HOW TO COMPLETE THIS TASK =>
One part of the entries below is wanted: the lines from the one containing "żarówka [pomarańczowy] [576,133]" through the one containing "sześcian [żółty] [713,265]". Write those out exactly and nothing else.

Data extracted from a collection =>

-- Opening Marker --

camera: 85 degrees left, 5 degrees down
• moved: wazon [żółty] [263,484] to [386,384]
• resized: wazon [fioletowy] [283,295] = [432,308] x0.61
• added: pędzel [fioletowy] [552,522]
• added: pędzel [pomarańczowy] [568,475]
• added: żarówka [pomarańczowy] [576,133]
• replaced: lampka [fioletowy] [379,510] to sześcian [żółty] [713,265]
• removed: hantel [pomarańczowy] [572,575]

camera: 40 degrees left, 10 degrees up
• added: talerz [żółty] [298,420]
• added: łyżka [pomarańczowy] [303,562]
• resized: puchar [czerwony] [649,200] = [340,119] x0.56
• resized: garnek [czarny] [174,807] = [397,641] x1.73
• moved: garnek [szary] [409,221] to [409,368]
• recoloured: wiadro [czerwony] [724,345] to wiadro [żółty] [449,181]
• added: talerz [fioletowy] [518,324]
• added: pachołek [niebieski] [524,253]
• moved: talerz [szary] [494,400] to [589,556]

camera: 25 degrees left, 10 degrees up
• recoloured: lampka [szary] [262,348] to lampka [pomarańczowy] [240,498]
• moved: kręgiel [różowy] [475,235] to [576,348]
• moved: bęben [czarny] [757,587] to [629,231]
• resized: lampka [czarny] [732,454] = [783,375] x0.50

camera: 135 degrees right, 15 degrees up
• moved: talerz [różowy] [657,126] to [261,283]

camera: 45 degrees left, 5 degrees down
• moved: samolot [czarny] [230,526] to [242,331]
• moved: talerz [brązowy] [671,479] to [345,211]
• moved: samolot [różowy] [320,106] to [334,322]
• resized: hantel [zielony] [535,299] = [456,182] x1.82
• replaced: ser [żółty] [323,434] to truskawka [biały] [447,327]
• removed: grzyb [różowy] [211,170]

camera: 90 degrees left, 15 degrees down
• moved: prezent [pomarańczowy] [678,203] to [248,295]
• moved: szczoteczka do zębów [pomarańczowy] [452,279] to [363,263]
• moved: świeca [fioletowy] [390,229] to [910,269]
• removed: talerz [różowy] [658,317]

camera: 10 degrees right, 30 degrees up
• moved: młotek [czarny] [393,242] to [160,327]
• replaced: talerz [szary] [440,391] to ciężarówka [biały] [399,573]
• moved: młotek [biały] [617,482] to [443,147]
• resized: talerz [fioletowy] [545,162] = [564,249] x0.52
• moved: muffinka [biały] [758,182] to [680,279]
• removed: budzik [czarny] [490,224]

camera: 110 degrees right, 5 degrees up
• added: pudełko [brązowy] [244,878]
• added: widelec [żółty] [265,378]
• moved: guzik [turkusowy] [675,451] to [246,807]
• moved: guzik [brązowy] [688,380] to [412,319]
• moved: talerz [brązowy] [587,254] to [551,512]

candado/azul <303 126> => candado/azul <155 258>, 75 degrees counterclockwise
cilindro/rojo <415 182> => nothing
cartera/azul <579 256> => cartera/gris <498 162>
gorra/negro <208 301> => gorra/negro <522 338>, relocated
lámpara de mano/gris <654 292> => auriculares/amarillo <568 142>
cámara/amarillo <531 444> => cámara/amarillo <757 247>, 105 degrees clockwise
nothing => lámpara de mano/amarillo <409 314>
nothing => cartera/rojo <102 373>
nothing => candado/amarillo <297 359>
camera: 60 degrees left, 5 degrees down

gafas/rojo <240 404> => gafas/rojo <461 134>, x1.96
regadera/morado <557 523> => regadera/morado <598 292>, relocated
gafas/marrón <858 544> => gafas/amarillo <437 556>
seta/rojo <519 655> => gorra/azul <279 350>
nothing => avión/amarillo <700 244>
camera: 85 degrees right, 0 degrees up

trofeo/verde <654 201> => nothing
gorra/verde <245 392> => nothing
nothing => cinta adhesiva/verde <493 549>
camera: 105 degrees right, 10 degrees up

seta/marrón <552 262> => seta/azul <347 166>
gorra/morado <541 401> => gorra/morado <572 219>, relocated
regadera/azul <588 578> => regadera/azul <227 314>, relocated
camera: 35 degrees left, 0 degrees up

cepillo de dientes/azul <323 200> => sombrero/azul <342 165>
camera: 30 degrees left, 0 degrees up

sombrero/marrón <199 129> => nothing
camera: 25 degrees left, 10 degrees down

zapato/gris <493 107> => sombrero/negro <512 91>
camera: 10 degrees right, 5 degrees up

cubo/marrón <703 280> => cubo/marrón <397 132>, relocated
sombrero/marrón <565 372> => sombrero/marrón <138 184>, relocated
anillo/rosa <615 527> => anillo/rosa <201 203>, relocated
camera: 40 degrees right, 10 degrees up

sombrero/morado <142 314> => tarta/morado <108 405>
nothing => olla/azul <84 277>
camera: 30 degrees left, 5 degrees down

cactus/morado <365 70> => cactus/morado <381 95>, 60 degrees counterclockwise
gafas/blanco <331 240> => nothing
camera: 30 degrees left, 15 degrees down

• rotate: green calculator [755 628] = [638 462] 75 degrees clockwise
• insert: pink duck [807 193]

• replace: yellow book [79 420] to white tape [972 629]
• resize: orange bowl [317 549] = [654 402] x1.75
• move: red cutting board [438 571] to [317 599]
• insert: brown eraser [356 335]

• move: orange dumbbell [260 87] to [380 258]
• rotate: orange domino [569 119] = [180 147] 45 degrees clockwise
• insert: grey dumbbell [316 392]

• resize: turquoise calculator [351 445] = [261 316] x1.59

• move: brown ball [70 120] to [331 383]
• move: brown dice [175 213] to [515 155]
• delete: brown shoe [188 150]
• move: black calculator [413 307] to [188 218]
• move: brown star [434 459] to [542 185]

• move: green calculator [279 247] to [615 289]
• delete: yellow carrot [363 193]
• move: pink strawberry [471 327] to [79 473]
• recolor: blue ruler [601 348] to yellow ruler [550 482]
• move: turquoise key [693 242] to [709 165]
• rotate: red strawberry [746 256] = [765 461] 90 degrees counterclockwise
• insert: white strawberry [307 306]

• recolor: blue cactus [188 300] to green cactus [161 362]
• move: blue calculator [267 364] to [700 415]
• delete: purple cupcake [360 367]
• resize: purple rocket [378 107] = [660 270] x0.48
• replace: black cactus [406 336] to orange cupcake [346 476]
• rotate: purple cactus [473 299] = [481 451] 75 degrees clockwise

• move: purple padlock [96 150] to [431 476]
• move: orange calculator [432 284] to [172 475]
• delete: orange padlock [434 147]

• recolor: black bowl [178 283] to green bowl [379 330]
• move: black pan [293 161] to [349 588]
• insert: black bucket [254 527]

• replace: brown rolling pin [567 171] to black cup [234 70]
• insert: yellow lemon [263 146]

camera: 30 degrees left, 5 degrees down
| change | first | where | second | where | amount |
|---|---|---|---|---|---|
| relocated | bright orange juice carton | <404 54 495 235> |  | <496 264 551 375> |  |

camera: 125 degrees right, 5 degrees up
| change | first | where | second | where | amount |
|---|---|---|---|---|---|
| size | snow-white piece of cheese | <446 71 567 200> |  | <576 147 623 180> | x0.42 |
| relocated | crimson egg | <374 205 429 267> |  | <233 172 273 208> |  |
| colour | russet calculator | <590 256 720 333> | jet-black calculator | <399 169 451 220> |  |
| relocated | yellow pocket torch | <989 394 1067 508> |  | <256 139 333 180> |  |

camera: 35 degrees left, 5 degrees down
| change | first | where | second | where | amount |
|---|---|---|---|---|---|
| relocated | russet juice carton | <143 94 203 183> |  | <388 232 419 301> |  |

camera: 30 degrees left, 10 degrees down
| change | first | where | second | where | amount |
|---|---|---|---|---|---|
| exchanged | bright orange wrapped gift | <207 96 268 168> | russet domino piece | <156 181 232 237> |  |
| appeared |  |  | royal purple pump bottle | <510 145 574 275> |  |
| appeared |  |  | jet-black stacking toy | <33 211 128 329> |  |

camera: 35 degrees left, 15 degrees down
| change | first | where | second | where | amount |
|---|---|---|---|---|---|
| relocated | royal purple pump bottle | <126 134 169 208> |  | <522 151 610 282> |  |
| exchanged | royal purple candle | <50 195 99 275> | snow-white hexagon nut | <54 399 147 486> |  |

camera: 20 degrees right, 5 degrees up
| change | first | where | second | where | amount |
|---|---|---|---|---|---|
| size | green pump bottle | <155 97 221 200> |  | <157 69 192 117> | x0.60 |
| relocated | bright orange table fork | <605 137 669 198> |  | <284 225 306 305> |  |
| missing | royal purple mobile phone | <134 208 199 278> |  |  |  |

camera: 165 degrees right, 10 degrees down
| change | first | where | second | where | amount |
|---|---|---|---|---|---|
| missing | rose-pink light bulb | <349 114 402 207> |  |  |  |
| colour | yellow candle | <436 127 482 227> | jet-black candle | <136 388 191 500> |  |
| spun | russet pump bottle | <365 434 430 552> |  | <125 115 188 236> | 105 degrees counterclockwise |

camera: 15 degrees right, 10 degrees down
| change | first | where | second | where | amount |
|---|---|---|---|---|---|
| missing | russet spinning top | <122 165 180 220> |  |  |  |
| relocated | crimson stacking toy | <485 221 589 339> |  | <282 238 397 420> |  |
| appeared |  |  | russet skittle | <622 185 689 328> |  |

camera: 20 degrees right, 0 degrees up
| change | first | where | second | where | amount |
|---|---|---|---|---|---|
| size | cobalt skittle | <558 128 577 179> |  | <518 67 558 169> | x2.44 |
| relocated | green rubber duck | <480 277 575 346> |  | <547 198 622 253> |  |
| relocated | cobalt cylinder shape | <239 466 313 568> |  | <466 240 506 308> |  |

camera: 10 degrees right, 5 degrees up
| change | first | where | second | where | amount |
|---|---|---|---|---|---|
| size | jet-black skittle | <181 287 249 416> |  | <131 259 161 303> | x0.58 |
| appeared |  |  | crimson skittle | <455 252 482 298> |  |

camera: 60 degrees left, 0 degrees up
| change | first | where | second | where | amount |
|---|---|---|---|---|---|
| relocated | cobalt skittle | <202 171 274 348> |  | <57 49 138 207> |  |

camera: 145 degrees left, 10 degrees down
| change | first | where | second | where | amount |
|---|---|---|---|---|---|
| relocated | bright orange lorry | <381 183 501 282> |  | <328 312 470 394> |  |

-- Closing Marker --

ANSWER BOX =>
• added: żarówka [pomarańczowy] [576,133]
• replaced: lampka [fioletowy] [379,510] to sześcian [żółty] [713,265]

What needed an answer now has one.